WHAT THE TASK ASKS
An exact, complete copy of the entries is needed, with the pictures left out.
##### RECORDS PROVIDED #####
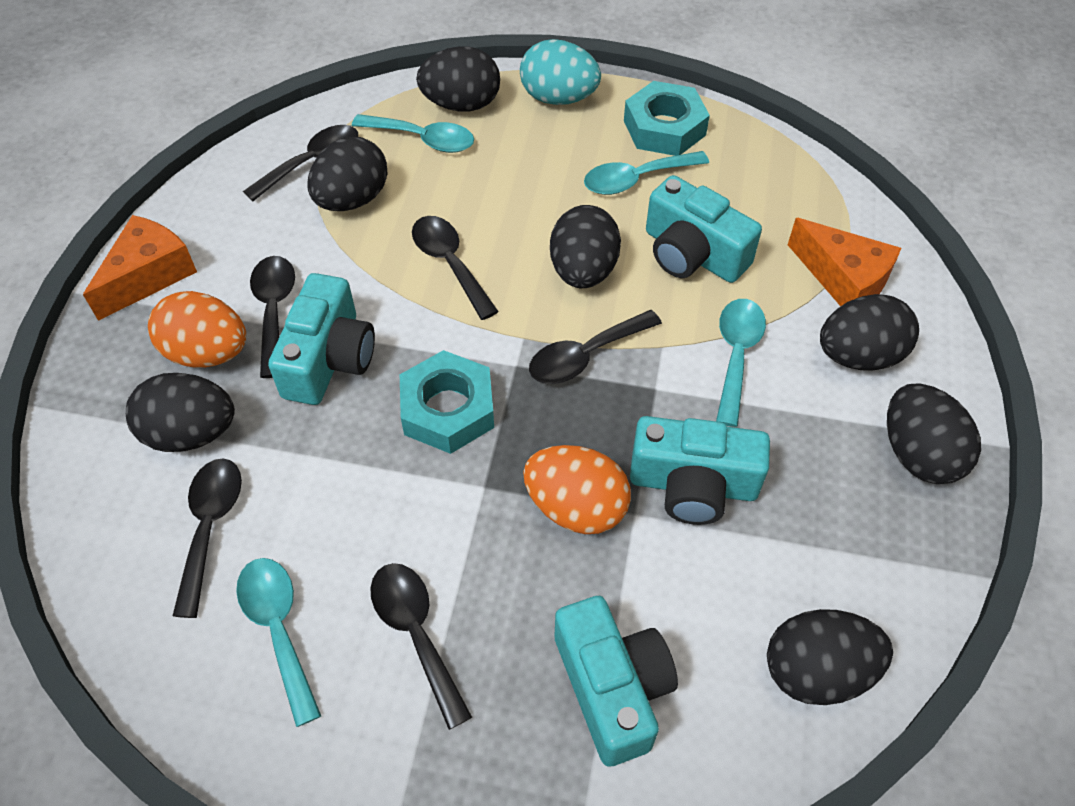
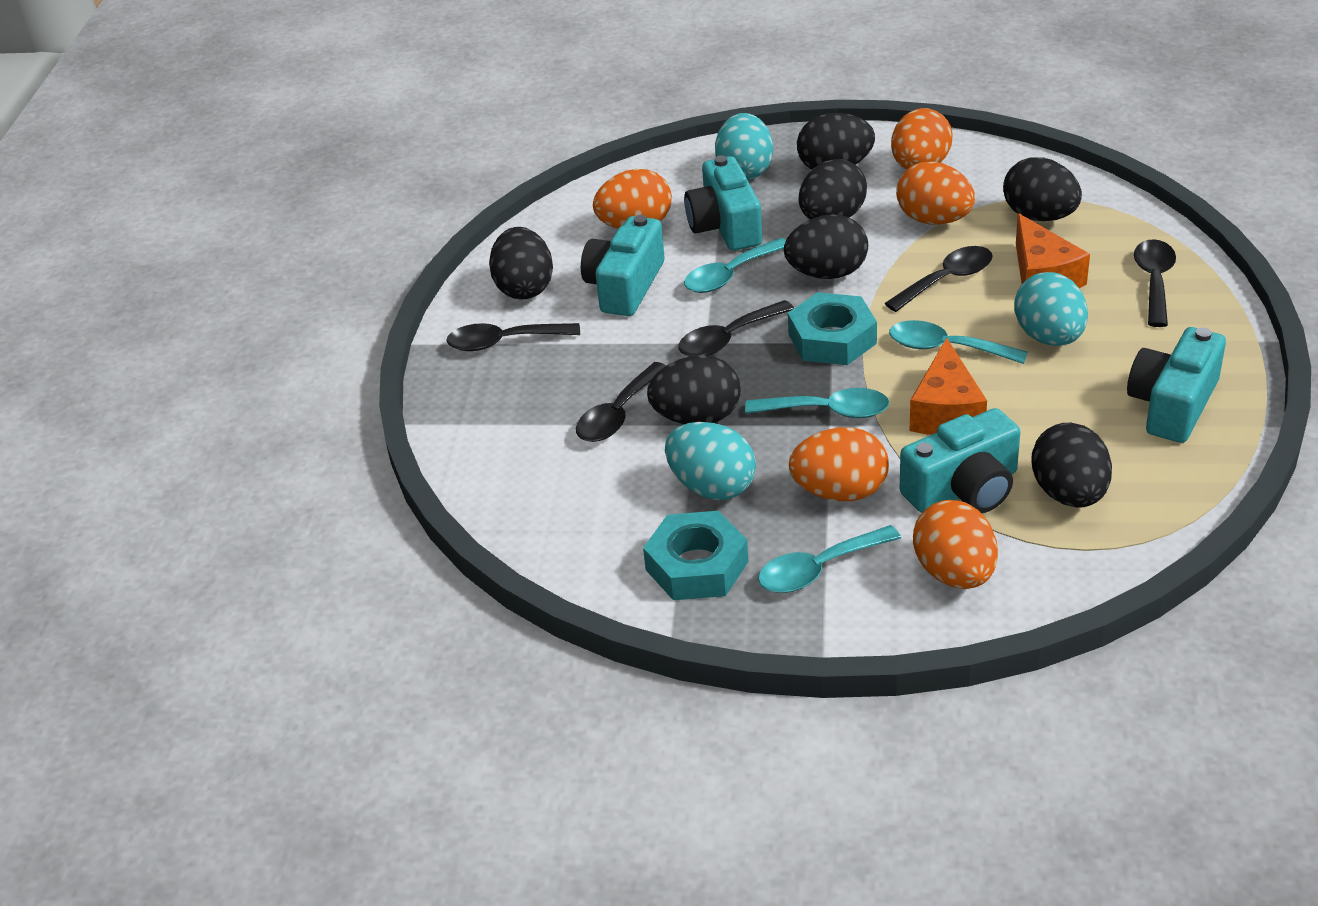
black spoon: 6 -> 5
orange egg: 2 -> 5
turquoise egg: 1 -> 3

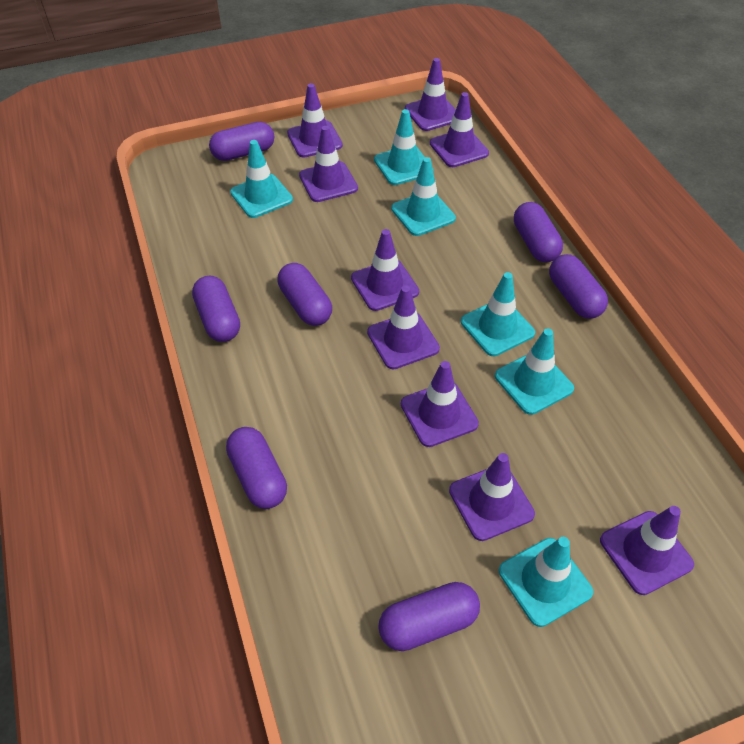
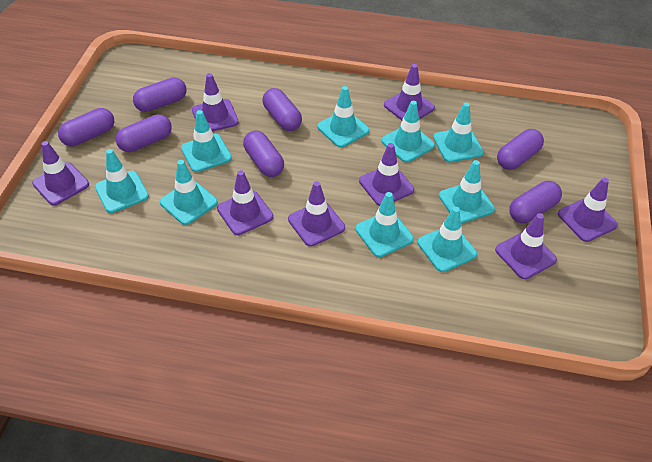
purple traffic cone: 9 -> 8
turquoise traffic cone: 6 -> 9

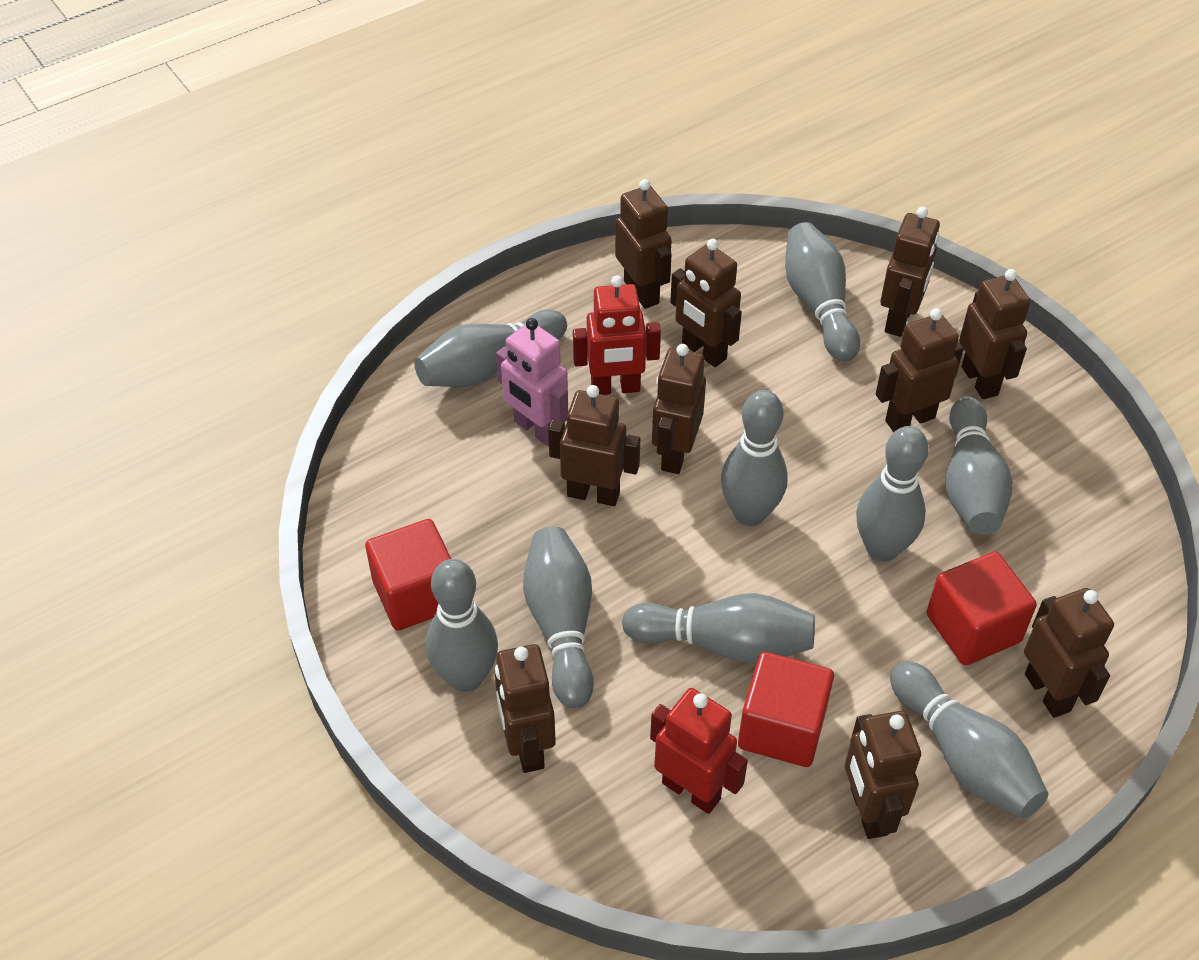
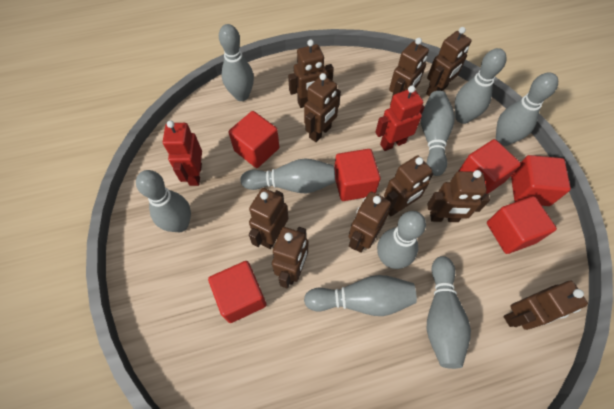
pink robot: 1 -> 0
red cube: 3 -> 6

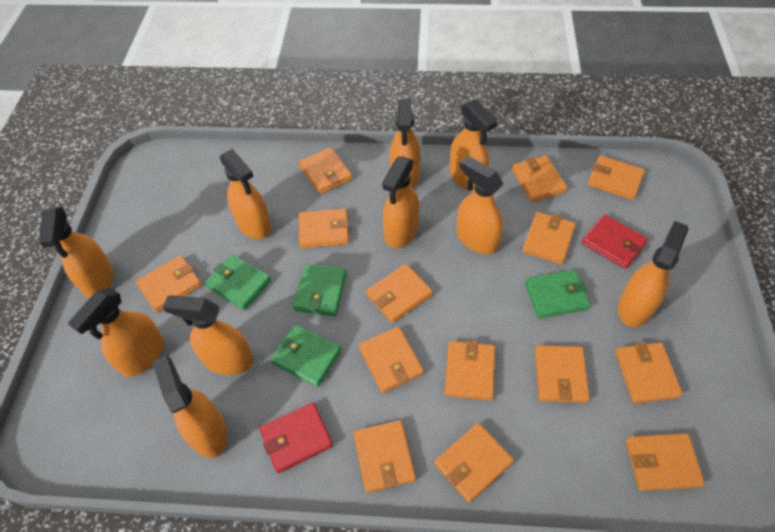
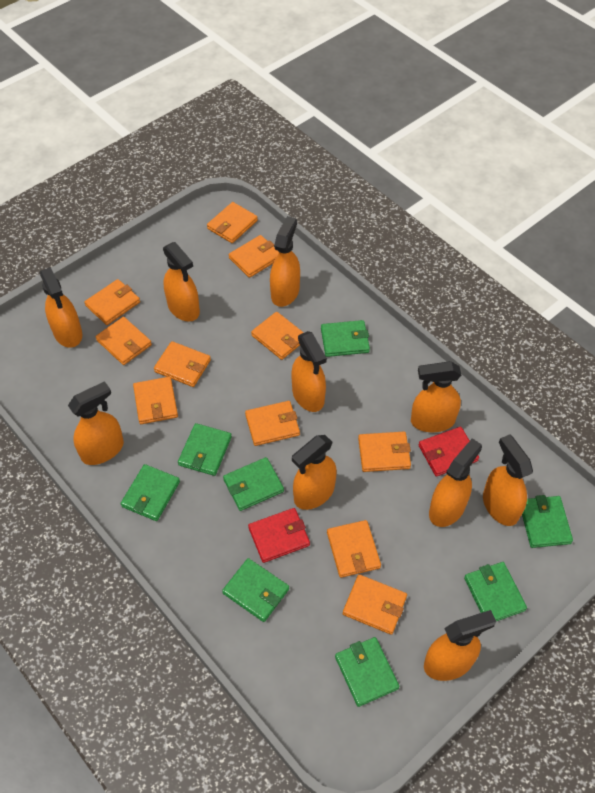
green wallet: 4 -> 8
orange wallet: 14 -> 11

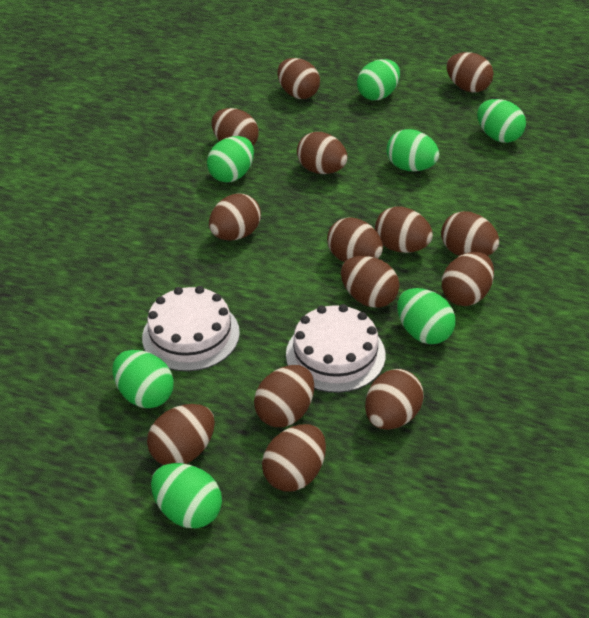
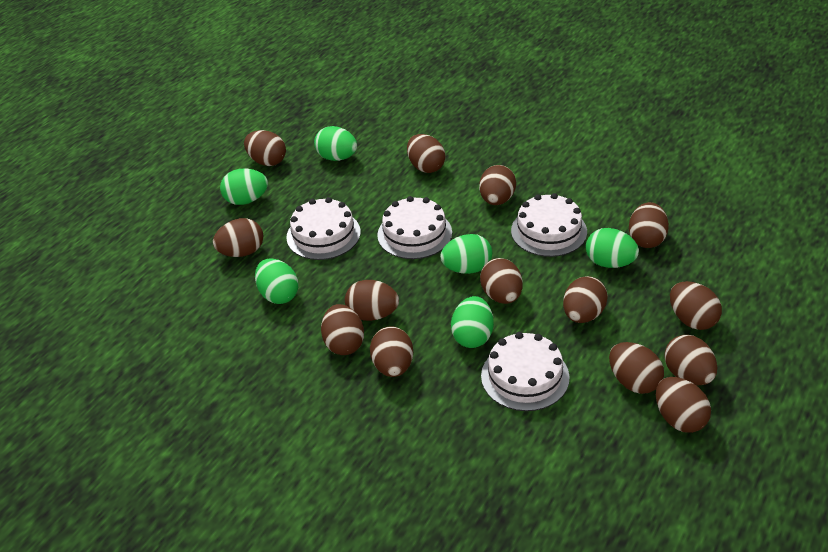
green egg: 7 -> 6
white cake: 2 -> 4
#####
YOUR RESPONSE
black spoon: 6 -> 5
orange egg: 2 -> 5
turquoise egg: 1 -> 3

purple traffic cone: 9 -> 8
turquoise traffic cone: 6 -> 9

pink robot: 1 -> 0
red cube: 3 -> 6

green wallet: 4 -> 8
orange wallet: 14 -> 11

green egg: 7 -> 6
white cake: 2 -> 4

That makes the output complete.